+++ Recorded data
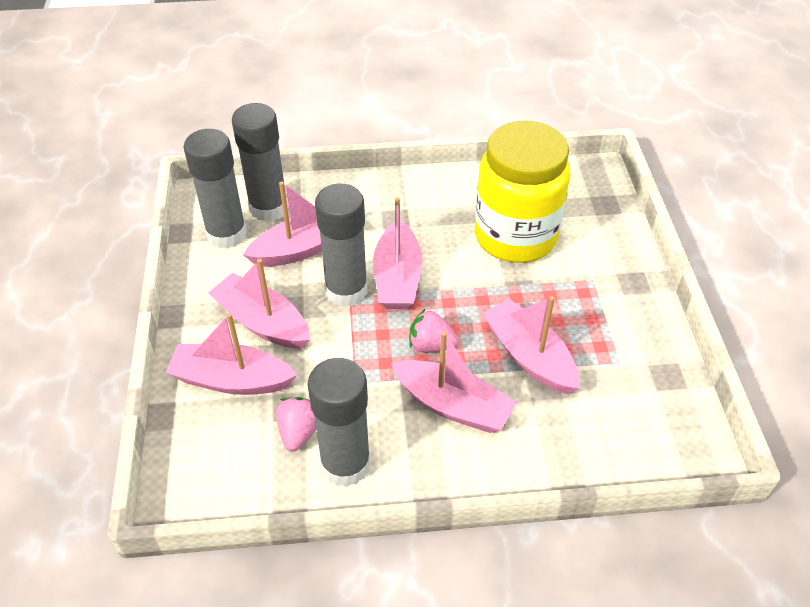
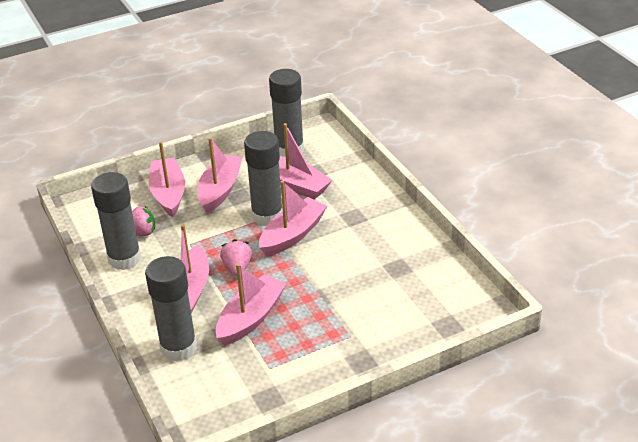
camera: 70 degrees right, 10 degrees down
(268, 208) = (325, 157): grey glue stick -> grey glue stick (178, 347)
(397, 278) = (292, 235): pink boat -> pink boat turned 150 degrees clockwise
(515, 236) = (372, 282): yellow jar -> none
++++++
Work order
For every line in the listing above that contains "degrees", copy that line.

Response
camera: 70 degrees right, 10 degrees down
(397, 278) = (292, 235): pink boat -> pink boat turned 150 degrees clockwise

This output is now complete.